*** Materials provided Section Begins ***

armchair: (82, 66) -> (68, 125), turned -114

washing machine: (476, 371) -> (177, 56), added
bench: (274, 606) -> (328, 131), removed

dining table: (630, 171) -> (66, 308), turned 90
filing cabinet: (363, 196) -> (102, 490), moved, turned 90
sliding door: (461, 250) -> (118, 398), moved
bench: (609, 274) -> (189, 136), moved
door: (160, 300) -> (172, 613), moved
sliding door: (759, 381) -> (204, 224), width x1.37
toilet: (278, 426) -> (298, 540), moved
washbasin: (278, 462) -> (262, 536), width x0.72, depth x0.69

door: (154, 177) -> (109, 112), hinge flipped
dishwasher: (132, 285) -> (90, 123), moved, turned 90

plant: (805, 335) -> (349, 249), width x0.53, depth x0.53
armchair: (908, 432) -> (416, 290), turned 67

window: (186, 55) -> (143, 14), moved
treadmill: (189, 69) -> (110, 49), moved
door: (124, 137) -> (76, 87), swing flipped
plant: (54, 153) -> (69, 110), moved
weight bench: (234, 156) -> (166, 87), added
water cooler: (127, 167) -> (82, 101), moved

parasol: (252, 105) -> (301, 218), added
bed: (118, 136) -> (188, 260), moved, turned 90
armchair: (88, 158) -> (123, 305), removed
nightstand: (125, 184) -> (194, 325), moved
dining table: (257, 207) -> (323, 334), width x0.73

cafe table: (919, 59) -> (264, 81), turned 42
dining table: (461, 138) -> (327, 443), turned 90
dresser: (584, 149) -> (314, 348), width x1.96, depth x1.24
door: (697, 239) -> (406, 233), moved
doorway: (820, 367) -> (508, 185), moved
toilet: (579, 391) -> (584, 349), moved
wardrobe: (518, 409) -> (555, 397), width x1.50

*** Materials provided Section Ends ***

**Task to carry out:** Reproduce the data in its entirety, matching each character.

**Your solution:**
armchair: (82, 66) -> (68, 125), turned -114

washing machine: (476, 371) -> (177, 56), added
bench: (274, 606) -> (328, 131), removed

dining table: (630, 171) -> (66, 308), turned 90
filing cabinet: (363, 196) -> (102, 490), moved, turned 90
sliding door: (461, 250) -> (118, 398), moved
bench: (609, 274) -> (189, 136), moved
door: (160, 300) -> (172, 613), moved
sliding door: (759, 381) -> (204, 224), width x1.37
toilet: (278, 426) -> (298, 540), moved
washbasin: (278, 462) -> (262, 536), width x0.72, depth x0.69

door: (154, 177) -> (109, 112), hinge flipped
dishwasher: (132, 285) -> (90, 123), moved, turned 90

plant: (805, 335) -> (349, 249), width x0.53, depth x0.53
armchair: (908, 432) -> (416, 290), turned 67

window: (186, 55) -> (143, 14), moved
treadmill: (189, 69) -> (110, 49), moved
door: (124, 137) -> (76, 87), swing flipped
plant: (54, 153) -> (69, 110), moved
weight bench: (234, 156) -> (166, 87), added
water cooler: (127, 167) -> (82, 101), moved

parasol: (252, 105) -> (301, 218), added
bed: (118, 136) -> (188, 260), moved, turned 90
armchair: (88, 158) -> (123, 305), removed
nightstand: (125, 184) -> (194, 325), moved
dining table: (257, 207) -> (323, 334), width x0.73

cafe table: (919, 59) -> (264, 81), turned 42
dining table: (461, 138) -> (327, 443), turned 90
dresser: (584, 149) -> (314, 348), width x1.96, depth x1.24
door: (697, 239) -> (406, 233), moved
doorway: (820, 367) -> (508, 185), moved
toilet: (579, 391) -> (584, 349), moved
wardrobe: (518, 409) -> (555, 397), width x1.50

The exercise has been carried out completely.